◆ Work instruction:
Among the lines below, tally those that hold "brick". Return the number and nothing more.

Scene images with change listings
------------------------------------------------
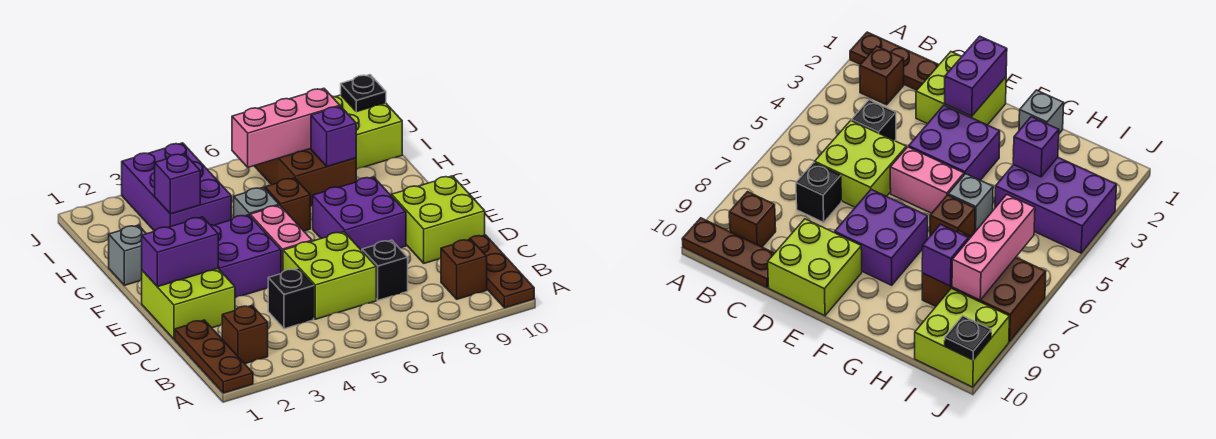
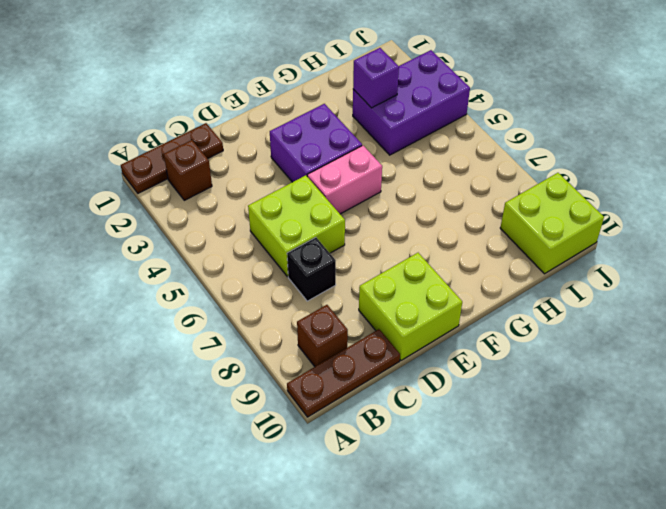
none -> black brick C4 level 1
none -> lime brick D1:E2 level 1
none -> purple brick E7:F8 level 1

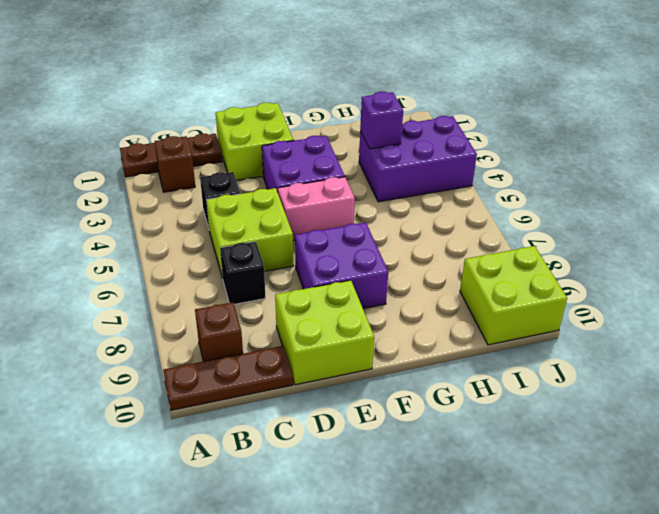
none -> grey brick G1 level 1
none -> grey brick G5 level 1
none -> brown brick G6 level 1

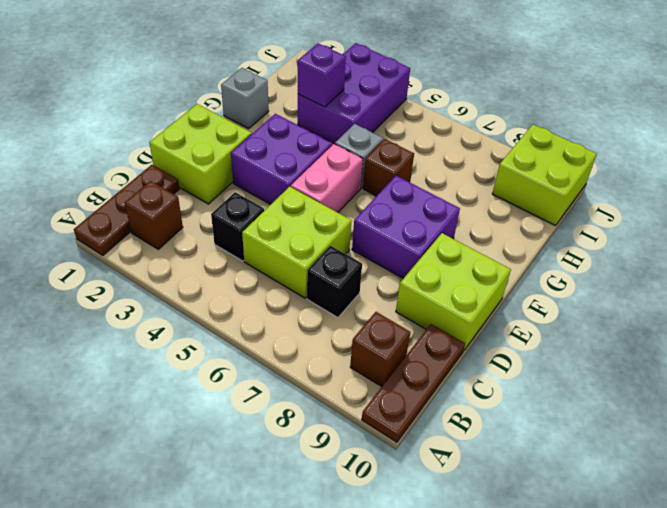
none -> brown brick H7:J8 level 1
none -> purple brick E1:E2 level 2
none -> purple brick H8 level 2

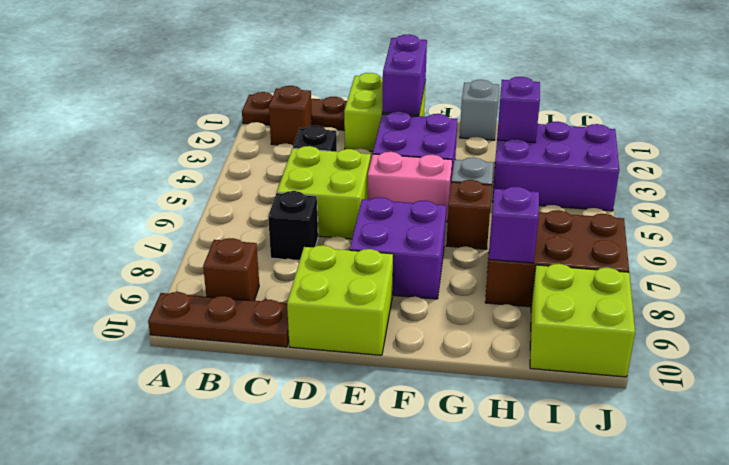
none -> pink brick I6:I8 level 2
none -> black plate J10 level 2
------------------------------------------------
◆ Response area:
10